● REQUIREMENTS
Collect every line of the data below that contains the word "sorted". Case counts.

● DATASET RECORDS
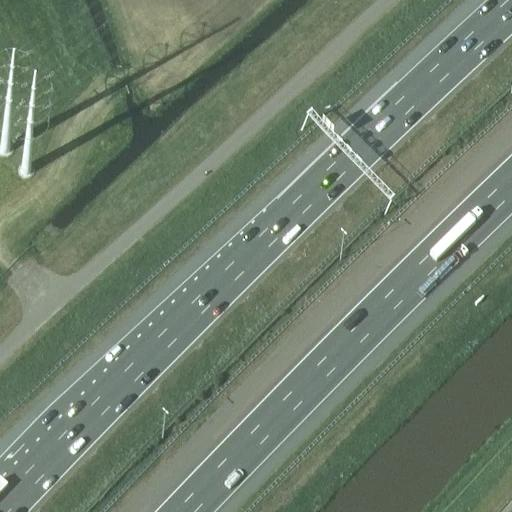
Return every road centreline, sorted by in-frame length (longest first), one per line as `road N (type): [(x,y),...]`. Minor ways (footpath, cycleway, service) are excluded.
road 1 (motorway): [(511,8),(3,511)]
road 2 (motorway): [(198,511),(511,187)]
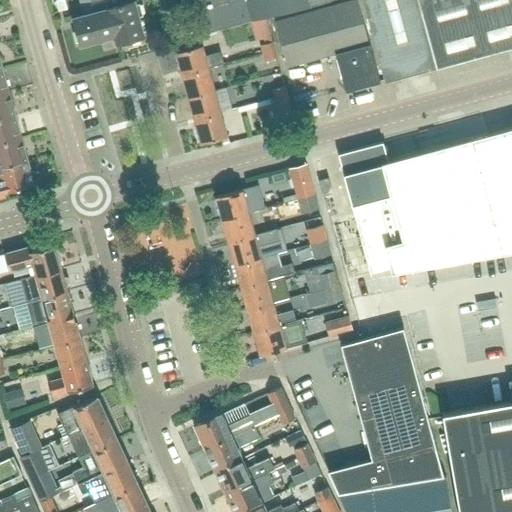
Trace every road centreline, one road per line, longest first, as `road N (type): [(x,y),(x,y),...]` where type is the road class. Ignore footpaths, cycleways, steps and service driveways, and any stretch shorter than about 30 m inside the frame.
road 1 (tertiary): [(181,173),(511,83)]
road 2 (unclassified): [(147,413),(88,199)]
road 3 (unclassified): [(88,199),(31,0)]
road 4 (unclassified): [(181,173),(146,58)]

* * *

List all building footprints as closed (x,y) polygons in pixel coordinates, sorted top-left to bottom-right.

● WORKED SOLUTION
Return every road centreline, sorted by in-frame length (longest first), one per line as `road N (type): [(x,y),...]`. Minor ways (footpath, cycleway, service) are excluded.
List all building footprints as closed (x,y) polygons in pixel coordinates, sorted top-left to bottom-right.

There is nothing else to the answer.